══ Record excerpts ══
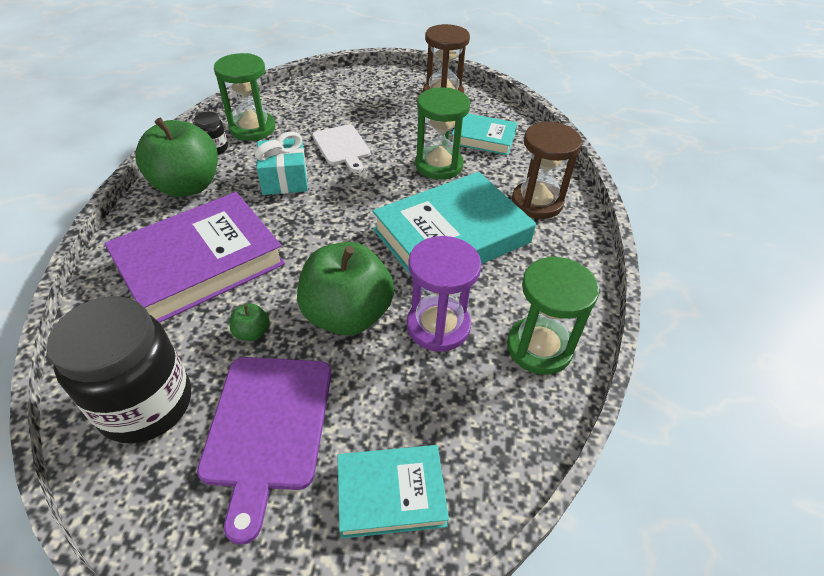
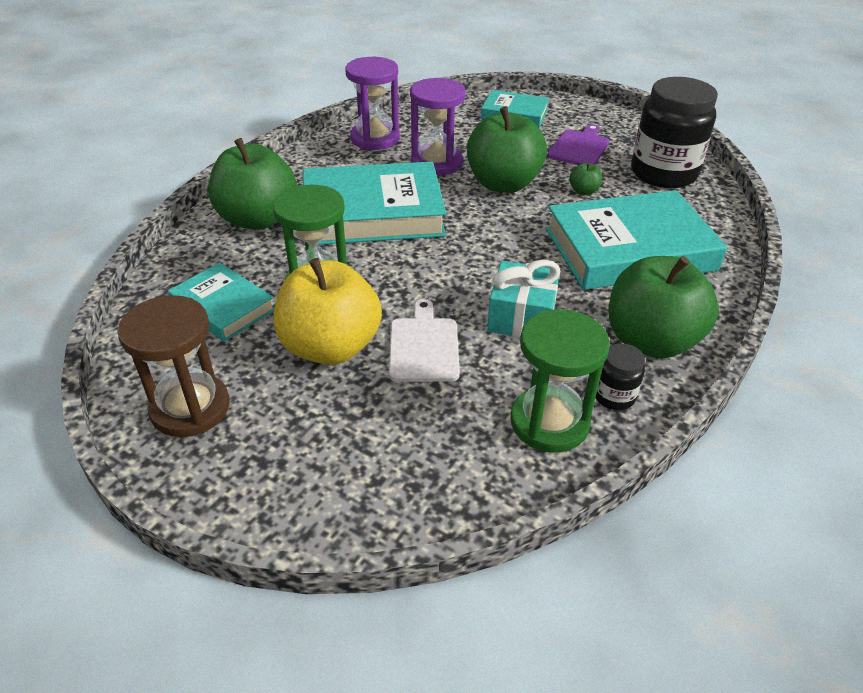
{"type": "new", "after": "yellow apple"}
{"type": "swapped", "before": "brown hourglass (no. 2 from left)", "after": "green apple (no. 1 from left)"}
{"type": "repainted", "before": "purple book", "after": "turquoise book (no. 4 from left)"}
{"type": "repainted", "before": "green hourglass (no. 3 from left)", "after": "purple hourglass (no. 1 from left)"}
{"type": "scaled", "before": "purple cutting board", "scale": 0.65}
═══
══ Record excerpts ══
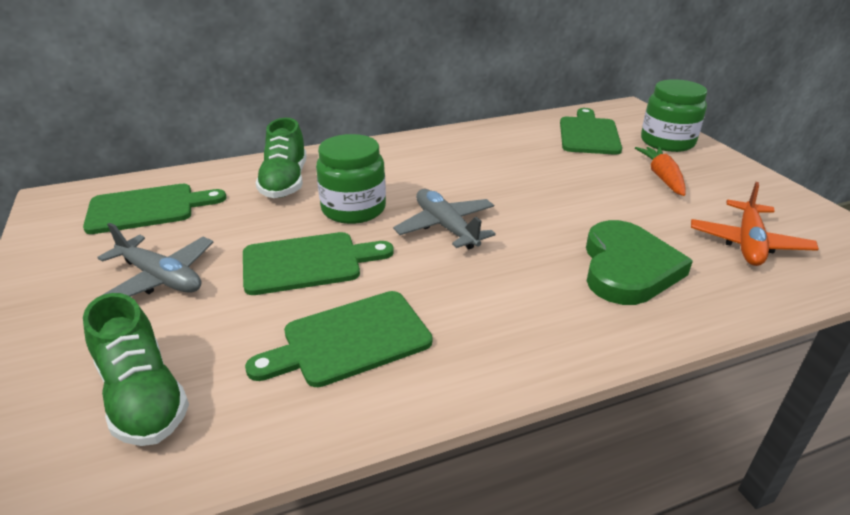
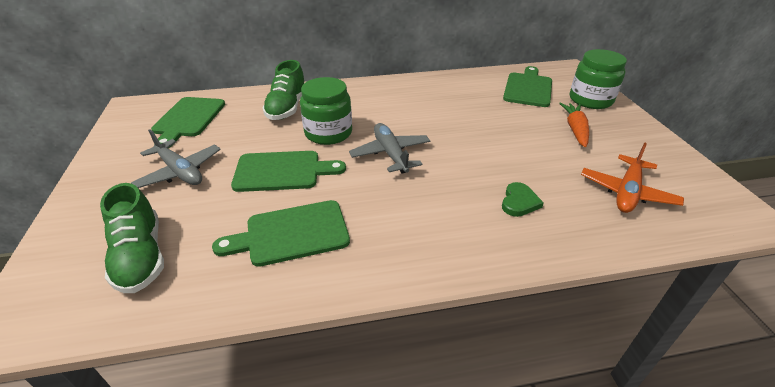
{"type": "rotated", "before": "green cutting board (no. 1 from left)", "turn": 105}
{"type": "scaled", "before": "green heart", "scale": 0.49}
═══
What the task requires :: All lines holding the word "scale" must be found in the listing and copied.

Answer box ::
{"type": "scaled", "before": "purple cutting board", "scale": 0.65}
{"type": "scaled", "before": "green heart", "scale": 0.49}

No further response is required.